Instructions for the task
Output the lines of the records below exactly, beginning at their first line and ending at the line with "brown star: (47, 151) -> (61, 143), moved"; include no pictures.

Shape state change listings
####################
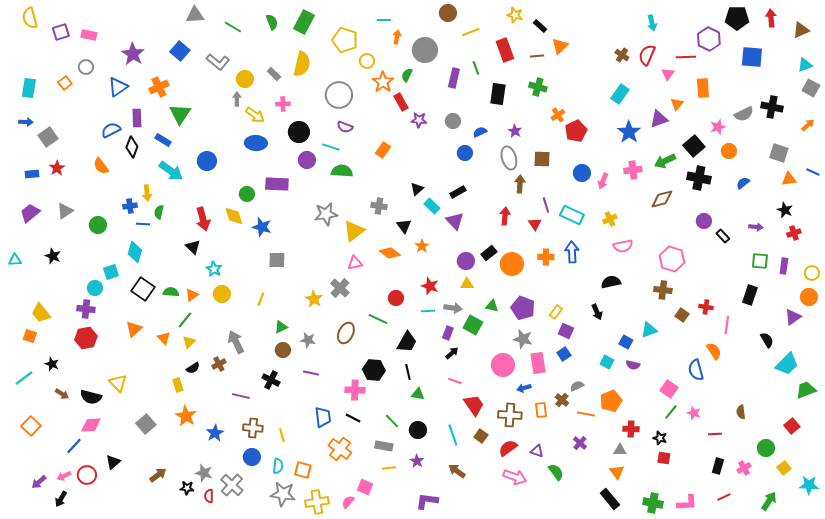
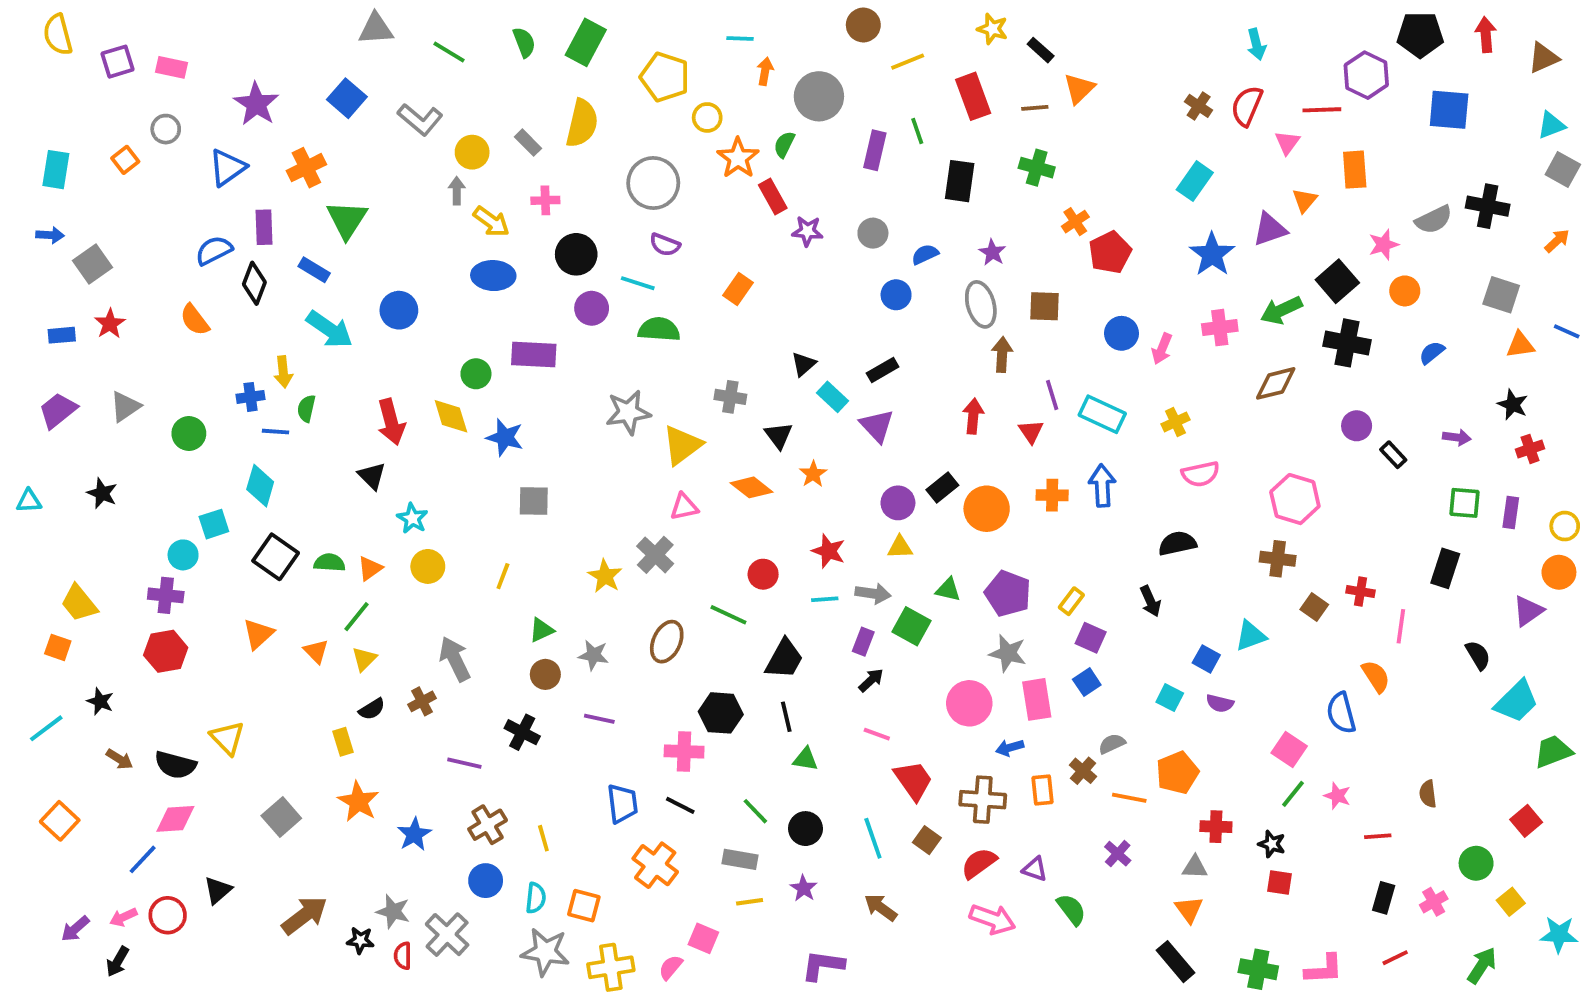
brown cross: (253, 428) -> (488, 825), turned -36
brown arrow: (158, 475) -> (304, 915), size x1.4

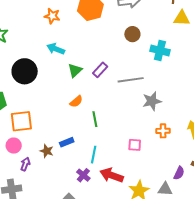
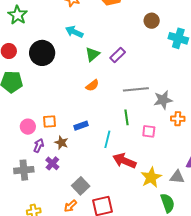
gray line: (131, 80) -> (136, 89), moved
gray star: (152, 101) -> (163, 100), moved
green line: (95, 119) -> (126, 117), moved
orange square: (21, 121) -> (49, 122), moved, size x0.6
brown star: (47, 151) -> (61, 143), moved
purple cross: (83, 175) -> (52, 163), moved

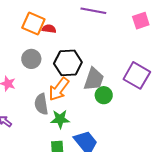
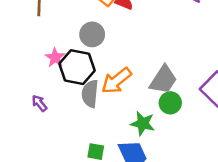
black hexagon: (68, 63) -> (77, 67), moved
green star: (60, 119) -> (143, 123), moved

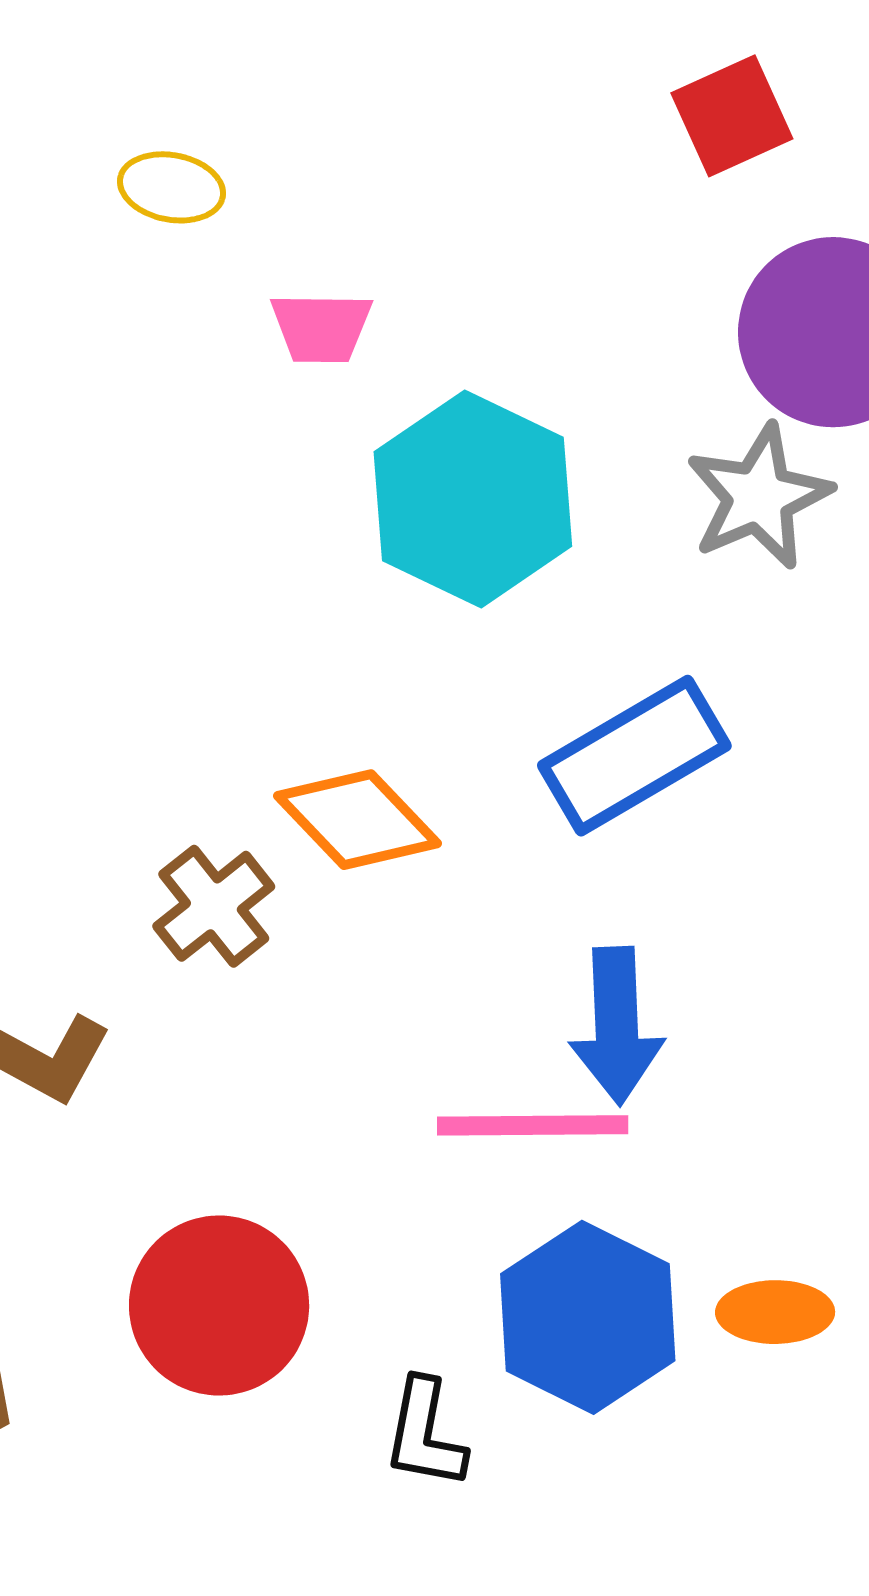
####################
Written response
brown cross: (253, 428) -> (488, 825), turned -36
brown arrow: (158, 475) -> (304, 915), size x1.4

gray line: (131, 80) -> (136, 89), moved
gray star: (152, 101) -> (163, 100), moved
green line: (95, 119) -> (126, 117), moved
orange square: (21, 121) -> (49, 122), moved, size x0.6
brown star: (47, 151) -> (61, 143), moved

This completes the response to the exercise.